EXERCISE DIRECTIONS. In the records below, find the line containing "Trace 'carcinoma'.", then extract that line and all subsequent lines exactly, leaving out everything else.

Records from a data source.
* * *

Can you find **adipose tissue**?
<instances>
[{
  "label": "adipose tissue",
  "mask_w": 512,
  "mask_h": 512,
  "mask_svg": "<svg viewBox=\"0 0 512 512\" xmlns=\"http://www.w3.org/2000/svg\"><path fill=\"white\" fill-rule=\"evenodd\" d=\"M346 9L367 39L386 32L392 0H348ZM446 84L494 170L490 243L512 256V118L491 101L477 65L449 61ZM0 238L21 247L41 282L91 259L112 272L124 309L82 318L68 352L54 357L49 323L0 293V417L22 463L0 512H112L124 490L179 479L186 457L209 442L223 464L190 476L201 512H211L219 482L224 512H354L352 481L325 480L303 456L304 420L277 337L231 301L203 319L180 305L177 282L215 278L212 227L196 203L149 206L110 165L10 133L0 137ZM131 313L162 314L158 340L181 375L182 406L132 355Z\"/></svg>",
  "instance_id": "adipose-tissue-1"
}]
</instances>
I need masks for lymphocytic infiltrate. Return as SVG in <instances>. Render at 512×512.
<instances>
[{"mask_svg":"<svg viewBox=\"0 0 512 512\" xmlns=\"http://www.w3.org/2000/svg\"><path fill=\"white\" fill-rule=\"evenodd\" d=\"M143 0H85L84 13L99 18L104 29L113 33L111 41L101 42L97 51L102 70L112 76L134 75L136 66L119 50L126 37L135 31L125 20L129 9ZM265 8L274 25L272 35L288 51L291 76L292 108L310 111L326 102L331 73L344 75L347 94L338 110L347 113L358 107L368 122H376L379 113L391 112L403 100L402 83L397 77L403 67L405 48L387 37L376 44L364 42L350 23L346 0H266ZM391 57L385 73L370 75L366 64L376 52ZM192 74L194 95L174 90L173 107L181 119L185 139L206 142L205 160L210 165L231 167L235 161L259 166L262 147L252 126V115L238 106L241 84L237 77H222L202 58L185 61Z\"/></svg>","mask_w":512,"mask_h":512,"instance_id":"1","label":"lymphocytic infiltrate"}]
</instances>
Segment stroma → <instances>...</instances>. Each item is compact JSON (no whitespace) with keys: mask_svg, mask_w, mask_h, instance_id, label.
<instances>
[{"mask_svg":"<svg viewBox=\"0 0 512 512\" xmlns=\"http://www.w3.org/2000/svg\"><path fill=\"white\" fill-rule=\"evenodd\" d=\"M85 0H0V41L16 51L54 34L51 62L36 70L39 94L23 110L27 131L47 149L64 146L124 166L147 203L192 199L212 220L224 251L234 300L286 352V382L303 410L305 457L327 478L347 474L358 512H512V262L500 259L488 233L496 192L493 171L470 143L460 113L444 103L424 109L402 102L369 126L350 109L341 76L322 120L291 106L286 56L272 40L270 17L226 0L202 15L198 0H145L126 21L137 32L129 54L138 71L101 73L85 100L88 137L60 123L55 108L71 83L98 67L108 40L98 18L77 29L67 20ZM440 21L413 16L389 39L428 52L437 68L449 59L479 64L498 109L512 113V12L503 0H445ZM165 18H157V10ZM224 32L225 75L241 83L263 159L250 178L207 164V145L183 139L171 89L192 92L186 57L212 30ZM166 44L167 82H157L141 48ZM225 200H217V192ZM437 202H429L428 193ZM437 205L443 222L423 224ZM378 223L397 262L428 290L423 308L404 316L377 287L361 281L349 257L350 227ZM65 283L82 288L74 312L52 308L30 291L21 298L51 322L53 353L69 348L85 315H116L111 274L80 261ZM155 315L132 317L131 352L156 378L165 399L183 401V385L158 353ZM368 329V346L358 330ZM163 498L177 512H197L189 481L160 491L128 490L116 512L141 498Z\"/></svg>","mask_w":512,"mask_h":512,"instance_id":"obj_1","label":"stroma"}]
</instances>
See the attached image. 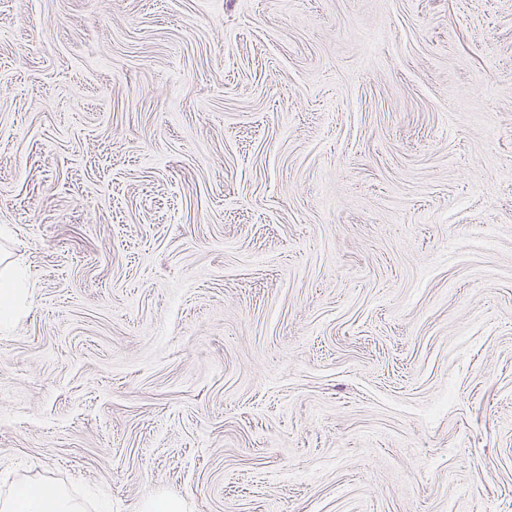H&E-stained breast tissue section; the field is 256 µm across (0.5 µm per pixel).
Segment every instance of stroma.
I'll return each instance as SVG.
<instances>
[{"instance_id":"obj_1","label":"stroma","mask_w":512,"mask_h":512,"mask_svg":"<svg viewBox=\"0 0 512 512\" xmlns=\"http://www.w3.org/2000/svg\"><path fill=\"white\" fill-rule=\"evenodd\" d=\"M0 499L512 512V0H0ZM22 295L19 274L5 272L0 273V323L12 317L17 310Z\"/></svg>"}]
</instances>
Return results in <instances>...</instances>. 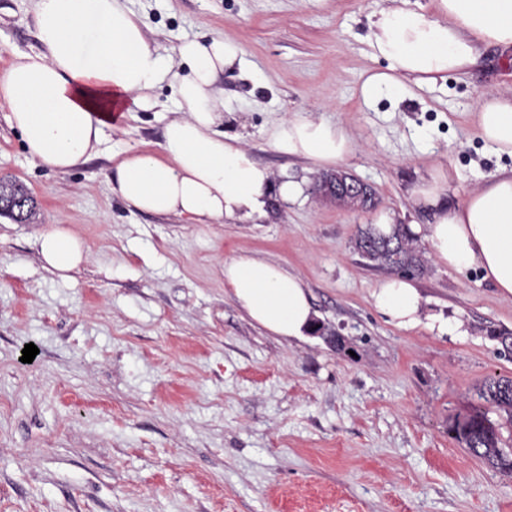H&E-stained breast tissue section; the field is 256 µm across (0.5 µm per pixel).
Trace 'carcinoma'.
<instances>
[{"label": "carcinoma", "instance_id": "cac0c4a2", "mask_svg": "<svg viewBox=\"0 0 512 512\" xmlns=\"http://www.w3.org/2000/svg\"><path fill=\"white\" fill-rule=\"evenodd\" d=\"M0 196L14 201L20 221L28 219L34 200L20 186L0 182ZM355 249L365 255L369 264L392 273L412 275L424 271L422 250L416 238L408 233L404 224L394 225L391 233L384 234L369 226L360 231ZM481 398L512 418V377H493L481 391ZM456 438L465 443L468 451L486 460L492 467L512 475V456L499 448L498 428L484 412L474 411L454 427Z\"/></svg>", "mask_w": 512, "mask_h": 512}]
</instances>
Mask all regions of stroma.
<instances>
[{
    "label": "stroma",
    "instance_id": "1",
    "mask_svg": "<svg viewBox=\"0 0 512 512\" xmlns=\"http://www.w3.org/2000/svg\"><path fill=\"white\" fill-rule=\"evenodd\" d=\"M383 0H130L150 38L233 36L224 130L300 200L269 216L191 224L131 211L112 191V157L158 152V108L105 129L101 152L66 174L36 165L0 102V181L33 196L27 222L0 216V512H512V477L453 432L493 376H512L495 330L512 301L475 270L429 264L412 281L439 331L400 327L372 299L386 270L354 248L380 211L424 224L409 188L437 167L459 175L452 203L512 157L480 138L474 110L512 85V56L484 51L466 77L364 104L383 69L365 42ZM34 0H0V71L39 49ZM312 116L355 141L340 171L368 183L358 211L317 193L322 173L277 152L283 119ZM75 231L87 253L68 278L45 268L34 235ZM275 261L310 292L323 334L255 325L224 291L225 259ZM38 353L21 362L25 344Z\"/></svg>",
    "mask_w": 512,
    "mask_h": 512
}]
</instances>
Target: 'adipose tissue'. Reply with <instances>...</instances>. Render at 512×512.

* * *

TASK ANSWER.
Trace 'carcinoma'.
<instances>
[{"label": "carcinoma", "instance_id": "cac0c4a2", "mask_svg": "<svg viewBox=\"0 0 512 512\" xmlns=\"http://www.w3.org/2000/svg\"><path fill=\"white\" fill-rule=\"evenodd\" d=\"M0 196L14 201L20 221L28 219L34 200L20 186L0 182ZM355 249L365 255L369 264L392 273L412 275L424 271L422 250L416 238L408 233L404 224L394 225L391 233L384 234L369 226L360 231ZM481 398L512 418V377H493L481 391ZM456 438L465 443L468 451L486 460L492 467L512 475V456L499 448L498 428L484 412L474 411L454 427Z\"/></svg>", "mask_w": 512, "mask_h": 512}]
</instances>
Mask all regions of stroma.
<instances>
[{
    "label": "stroma",
    "instance_id": "1",
    "mask_svg": "<svg viewBox=\"0 0 512 512\" xmlns=\"http://www.w3.org/2000/svg\"><path fill=\"white\" fill-rule=\"evenodd\" d=\"M383 0H130L150 38L233 36L224 130L300 200L269 216L191 224L131 211L112 191V157L158 152V108L105 129L101 152L66 174L36 165L0 102V181L33 196L27 222L0 216V512H512V477L453 432L493 376H512L495 330L512 301L475 270L429 264L412 281L439 331L400 327L372 299L386 270L354 248L380 211L424 224L409 188L437 167L459 175L452 203L512 157L480 138L474 110L512 85V56L484 51L466 77L364 104L383 69L365 42ZM34 0H0V71L39 49ZM312 116L355 141L340 171L368 183L358 211L317 193L322 173L277 152L283 119ZM75 231L87 253L68 278L45 268L34 235ZM275 261L310 292L323 334L255 325L224 291L225 259ZM38 353L21 362L25 344Z\"/></svg>",
    "mask_w": 512,
    "mask_h": 512
}]
</instances>
Target: 'adipose tissue'. Reply with <instances>...</instances>. Render at 512×512.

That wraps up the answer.